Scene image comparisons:
<<<<

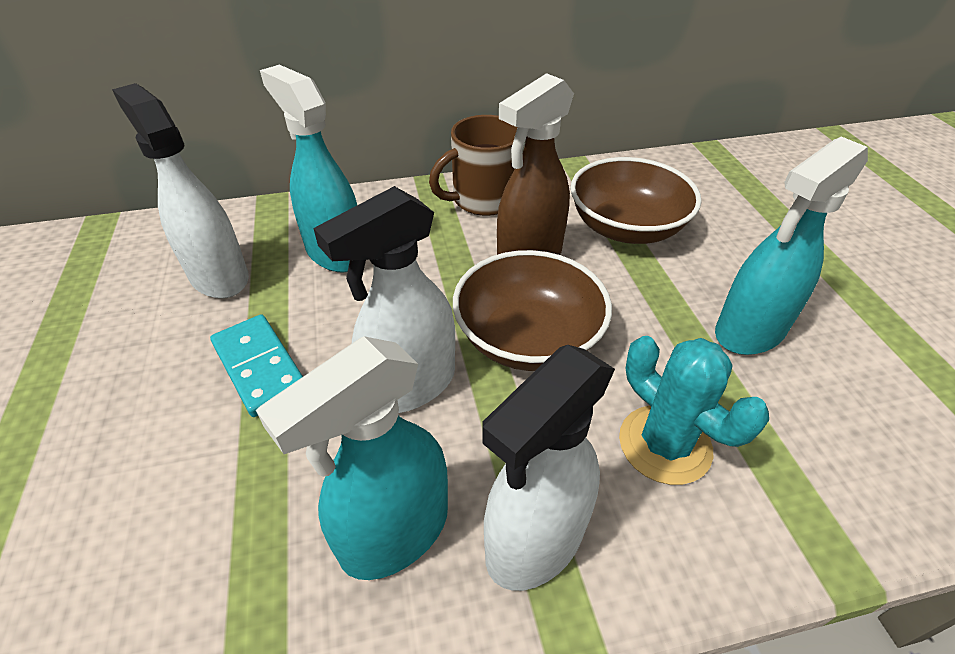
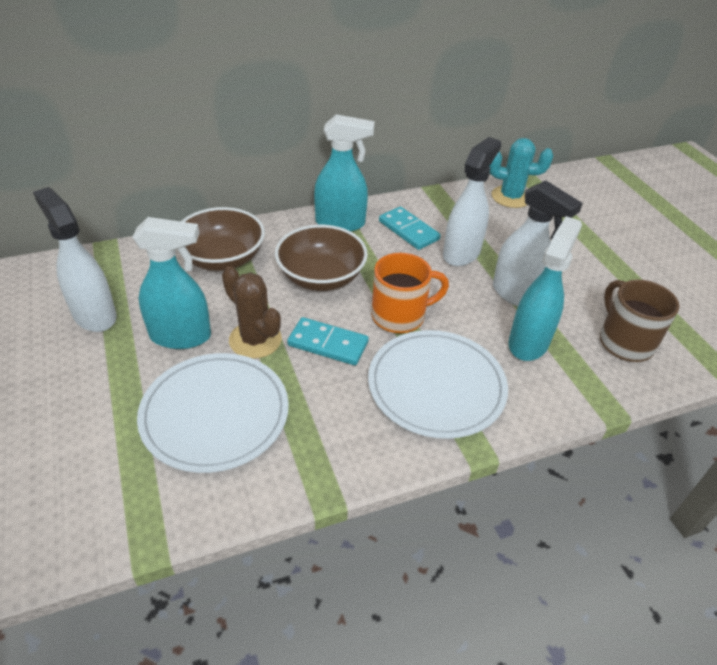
brown cactus: 0 -> 1
brown spray bottle: 1 -> 0
orange mug: 0 -> 1
turquoise domino: 1 -> 2
white plate: 0 -> 2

>>>>

Your assignment
With the line containing "brown spray bottle: 1 -> 0" as the first and the last line of the records as the final one, print exactly the lines in that span.

Worked solution
brown spray bottle: 1 -> 0
orange mug: 0 -> 1
turquoise domino: 1 -> 2
white plate: 0 -> 2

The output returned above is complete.